---------- Records for this exercise ----------

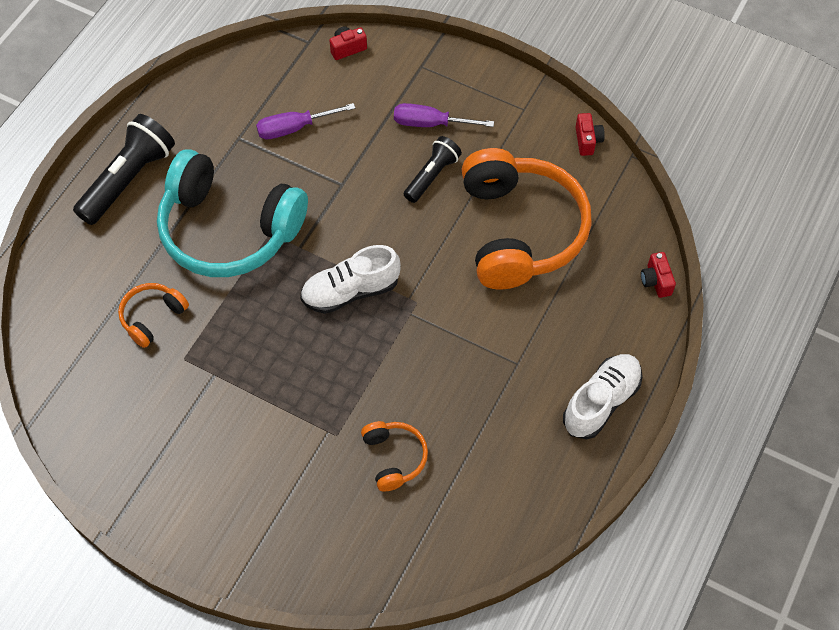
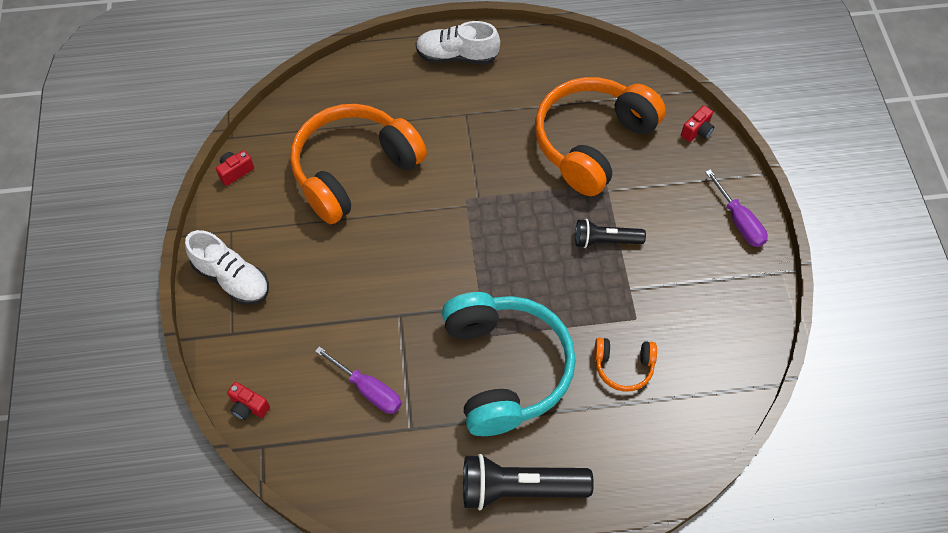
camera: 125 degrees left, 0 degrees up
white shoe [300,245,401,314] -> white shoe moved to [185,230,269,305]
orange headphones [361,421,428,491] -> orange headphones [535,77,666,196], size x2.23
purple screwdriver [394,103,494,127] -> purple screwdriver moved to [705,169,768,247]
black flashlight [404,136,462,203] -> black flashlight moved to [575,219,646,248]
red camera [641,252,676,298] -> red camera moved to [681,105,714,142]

----------
---------- Records for this exercise ----------

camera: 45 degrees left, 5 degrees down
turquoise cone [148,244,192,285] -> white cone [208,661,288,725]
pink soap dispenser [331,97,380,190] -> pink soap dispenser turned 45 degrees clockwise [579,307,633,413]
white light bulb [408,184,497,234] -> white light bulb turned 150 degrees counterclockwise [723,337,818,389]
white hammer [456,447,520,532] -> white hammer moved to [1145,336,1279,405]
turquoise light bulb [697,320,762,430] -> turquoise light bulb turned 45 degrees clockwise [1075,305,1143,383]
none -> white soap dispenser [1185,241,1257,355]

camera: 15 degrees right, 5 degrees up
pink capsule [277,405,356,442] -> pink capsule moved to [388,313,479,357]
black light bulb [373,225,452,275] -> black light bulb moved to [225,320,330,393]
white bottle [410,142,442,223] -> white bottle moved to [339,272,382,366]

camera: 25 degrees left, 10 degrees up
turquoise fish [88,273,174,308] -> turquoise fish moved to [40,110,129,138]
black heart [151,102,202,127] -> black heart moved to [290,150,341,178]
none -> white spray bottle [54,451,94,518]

----------
---------- Records for this exercise ----------

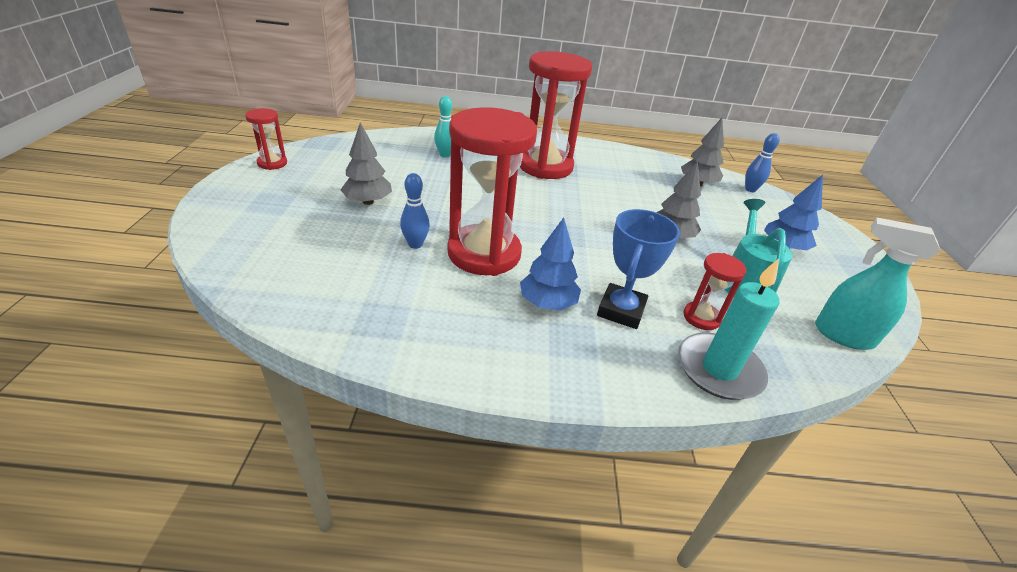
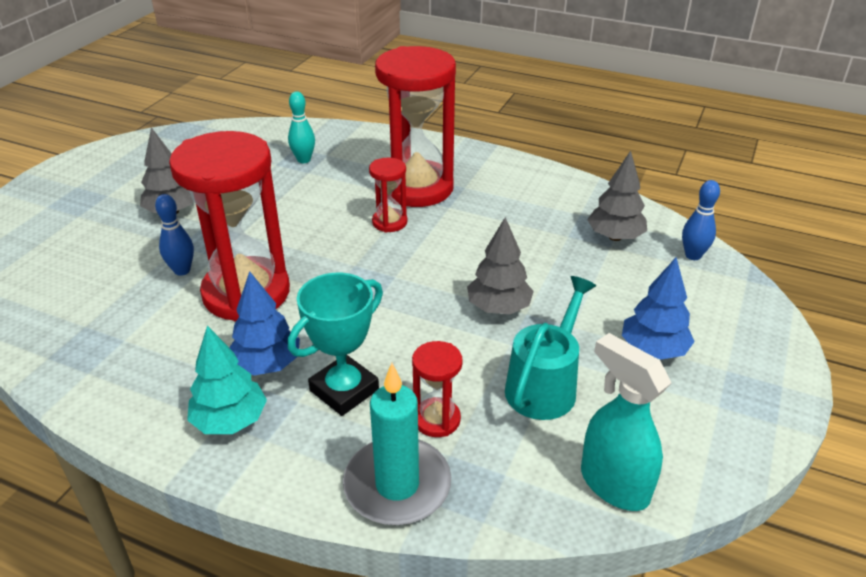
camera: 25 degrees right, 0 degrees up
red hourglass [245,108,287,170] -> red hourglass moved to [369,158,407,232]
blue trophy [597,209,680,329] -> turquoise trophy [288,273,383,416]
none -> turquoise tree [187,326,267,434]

----------

Required work: Check every line of the records above for the string "none". Copy those that hold it.

Solution for this exercise:
none -> white soap dispenser [1185,241,1257,355]
none -> white spray bottle [54,451,94,518]
none -> turquoise tree [187,326,267,434]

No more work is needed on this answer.